**TASK MATERIAL**.
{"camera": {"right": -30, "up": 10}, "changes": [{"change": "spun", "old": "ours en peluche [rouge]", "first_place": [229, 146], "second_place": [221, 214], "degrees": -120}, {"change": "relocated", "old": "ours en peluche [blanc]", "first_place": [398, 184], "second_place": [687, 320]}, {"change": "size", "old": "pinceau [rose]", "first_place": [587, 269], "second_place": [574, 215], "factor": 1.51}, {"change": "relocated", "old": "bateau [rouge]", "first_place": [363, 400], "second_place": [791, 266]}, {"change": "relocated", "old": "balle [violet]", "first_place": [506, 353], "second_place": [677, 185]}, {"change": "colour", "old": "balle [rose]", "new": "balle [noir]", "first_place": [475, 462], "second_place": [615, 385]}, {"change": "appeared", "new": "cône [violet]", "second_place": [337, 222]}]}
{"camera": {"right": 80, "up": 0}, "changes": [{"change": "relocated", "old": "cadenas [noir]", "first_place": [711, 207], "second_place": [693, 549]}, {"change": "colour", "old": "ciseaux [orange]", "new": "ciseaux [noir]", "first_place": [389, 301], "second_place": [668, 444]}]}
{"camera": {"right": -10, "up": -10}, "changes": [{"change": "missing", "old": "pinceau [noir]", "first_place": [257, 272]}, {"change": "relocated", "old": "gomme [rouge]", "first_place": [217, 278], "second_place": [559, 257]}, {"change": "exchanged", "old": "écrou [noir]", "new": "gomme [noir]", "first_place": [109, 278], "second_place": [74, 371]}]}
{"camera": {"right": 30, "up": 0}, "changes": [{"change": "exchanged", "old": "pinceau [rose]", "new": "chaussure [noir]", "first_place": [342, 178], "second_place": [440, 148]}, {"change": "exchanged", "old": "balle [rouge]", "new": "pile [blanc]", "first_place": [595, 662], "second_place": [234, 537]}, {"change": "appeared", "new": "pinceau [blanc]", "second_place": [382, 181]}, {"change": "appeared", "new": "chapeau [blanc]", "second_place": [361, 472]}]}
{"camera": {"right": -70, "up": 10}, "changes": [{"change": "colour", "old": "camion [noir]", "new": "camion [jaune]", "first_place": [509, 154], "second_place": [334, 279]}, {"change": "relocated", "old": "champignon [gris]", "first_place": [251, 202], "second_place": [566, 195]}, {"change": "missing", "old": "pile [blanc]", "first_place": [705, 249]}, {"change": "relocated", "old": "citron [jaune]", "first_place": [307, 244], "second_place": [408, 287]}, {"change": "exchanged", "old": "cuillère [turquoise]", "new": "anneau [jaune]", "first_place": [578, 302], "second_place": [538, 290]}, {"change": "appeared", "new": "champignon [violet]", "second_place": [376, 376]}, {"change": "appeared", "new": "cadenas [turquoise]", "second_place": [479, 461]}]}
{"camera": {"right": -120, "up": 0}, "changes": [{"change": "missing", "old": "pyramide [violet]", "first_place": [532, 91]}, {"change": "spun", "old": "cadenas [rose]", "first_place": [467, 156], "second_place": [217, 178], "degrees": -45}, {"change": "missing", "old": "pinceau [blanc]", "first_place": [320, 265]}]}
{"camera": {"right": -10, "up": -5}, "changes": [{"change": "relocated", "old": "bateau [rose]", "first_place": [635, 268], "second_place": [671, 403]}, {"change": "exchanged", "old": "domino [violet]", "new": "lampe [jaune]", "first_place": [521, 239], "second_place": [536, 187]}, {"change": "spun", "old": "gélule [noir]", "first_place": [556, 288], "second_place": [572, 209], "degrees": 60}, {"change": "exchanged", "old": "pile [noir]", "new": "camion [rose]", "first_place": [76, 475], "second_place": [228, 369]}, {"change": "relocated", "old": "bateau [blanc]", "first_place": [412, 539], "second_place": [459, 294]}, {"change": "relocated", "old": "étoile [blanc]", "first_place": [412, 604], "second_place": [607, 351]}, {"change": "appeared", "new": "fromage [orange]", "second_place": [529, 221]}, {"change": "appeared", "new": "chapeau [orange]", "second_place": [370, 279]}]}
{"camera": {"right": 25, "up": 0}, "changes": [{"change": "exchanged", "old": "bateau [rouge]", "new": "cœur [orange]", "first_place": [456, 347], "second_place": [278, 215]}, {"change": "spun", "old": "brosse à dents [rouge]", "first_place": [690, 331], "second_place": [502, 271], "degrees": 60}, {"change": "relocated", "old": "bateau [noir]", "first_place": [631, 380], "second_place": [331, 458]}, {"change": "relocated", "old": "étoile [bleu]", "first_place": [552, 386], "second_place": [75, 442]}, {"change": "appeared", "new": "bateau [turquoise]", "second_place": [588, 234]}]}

**TASK GOAL**. Your task is to quote the listing above word for word.

**YOUR SOLUTION**.
{"camera": {"right": -30, "up": 10}, "changes": [{"change": "spun", "old": "ours en peluche [rouge]", "first_place": [229, 146], "second_place": [221, 214], "degrees": -120}, {"change": "relocated", "old": "ours en peluche [blanc]", "first_place": [398, 184], "second_place": [687, 320]}, {"change": "size", "old": "pinceau [rose]", "first_place": [587, 269], "second_place": [574, 215], "factor": 1.51}, {"change": "relocated", "old": "bateau [rouge]", "first_place": [363, 400], "second_place": [791, 266]}, {"change": "relocated", "old": "balle [violet]", "first_place": [506, 353], "second_place": [677, 185]}, {"change": "colour", "old": "balle [rose]", "new": "balle [noir]", "first_place": [475, 462], "second_place": [615, 385]}, {"change": "appeared", "new": "cône [violet]", "second_place": [337, 222]}]}
{"camera": {"right": 80, "up": 0}, "changes": [{"change": "relocated", "old": "cadenas [noir]", "first_place": [711, 207], "second_place": [693, 549]}, {"change": "colour", "old": "ciseaux [orange]", "new": "ciseaux [noir]", "first_place": [389, 301], "second_place": [668, 444]}]}
{"camera": {"right": -10, "up": -10}, "changes": [{"change": "missing", "old": "pinceau [noir]", "first_place": [257, 272]}, {"change": "relocated", "old": "gomme [rouge]", "first_place": [217, 278], "second_place": [559, 257]}, {"change": "exchanged", "old": "écrou [noir]", "new": "gomme [noir]", "first_place": [109, 278], "second_place": [74, 371]}]}
{"camera": {"right": 30, "up": 0}, "changes": [{"change": "exchanged", "old": "pinceau [rose]", "new": "chaussure [noir]", "first_place": [342, 178], "second_place": [440, 148]}, {"change": "exchanged", "old": "balle [rouge]", "new": "pile [blanc]", "first_place": [595, 662], "second_place": [234, 537]}, {"change": "appeared", "new": "pinceau [blanc]", "second_place": [382, 181]}, {"change": "appeared", "new": "chapeau [blanc]", "second_place": [361, 472]}]}
{"camera": {"right": -70, "up": 10}, "changes": [{"change": "colour", "old": "camion [noir]", "new": "camion [jaune]", "first_place": [509, 154], "second_place": [334, 279]}, {"change": "relocated", "old": "champignon [gris]", "first_place": [251, 202], "second_place": [566, 195]}, {"change": "missing", "old": "pile [blanc]", "first_place": [705, 249]}, {"change": "relocated", "old": "citron [jaune]", "first_place": [307, 244], "second_place": [408, 287]}, {"change": "exchanged", "old": "cuillère [turquoise]", "new": "anneau [jaune]", "first_place": [578, 302], "second_place": [538, 290]}, {"change": "appeared", "new": "champignon [violet]", "second_place": [376, 376]}, {"change": "appeared", "new": "cadenas [turquoise]", "second_place": [479, 461]}]}
{"camera": {"right": -120, "up": 0}, "changes": [{"change": "missing", "old": "pyramide [violet]", "first_place": [532, 91]}, {"change": "spun", "old": "cadenas [rose]", "first_place": [467, 156], "second_place": [217, 178], "degrees": -45}, {"change": "missing", "old": "pinceau [blanc]", "first_place": [320, 265]}]}
{"camera": {"right": -10, "up": -5}, "changes": [{"change": "relocated", "old": "bateau [rose]", "first_place": [635, 268], "second_place": [671, 403]}, {"change": "exchanged", "old": "domino [violet]", "new": "lampe [jaune]", "first_place": [521, 239], "second_place": [536, 187]}, {"change": "spun", "old": "gélule [noir]", "first_place": [556, 288], "second_place": [572, 209], "degrees": 60}, {"change": "exchanged", "old": "pile [noir]", "new": "camion [rose]", "first_place": [76, 475], "second_place": [228, 369]}, {"change": "relocated", "old": "bateau [blanc]", "first_place": [412, 539], "second_place": [459, 294]}, {"change": "relocated", "old": "étoile [blanc]", "first_place": [412, 604], "second_place": [607, 351]}, {"change": "appeared", "new": "fromage [orange]", "second_place": [529, 221]}, {"change": "appeared", "new": "chapeau [orange]", "second_place": [370, 279]}]}
{"camera": {"right": 25, "up": 0}, "changes": [{"change": "exchanged", "old": "bateau [rouge]", "new": "cœur [orange]", "first_place": [456, 347], "second_place": [278, 215]}, {"change": "spun", "old": "brosse à dents [rouge]", "first_place": [690, 331], "second_place": [502, 271], "degrees": 60}, {"change": "relocated", "old": "bateau [noir]", "first_place": [631, 380], "second_place": [331, 458]}, {"change": "relocated", "old": "étoile [bleu]", "first_place": [552, 386], "second_place": [75, 442]}, {"change": "appeared", "new": "bateau [turquoise]", "second_place": [588, 234]}]}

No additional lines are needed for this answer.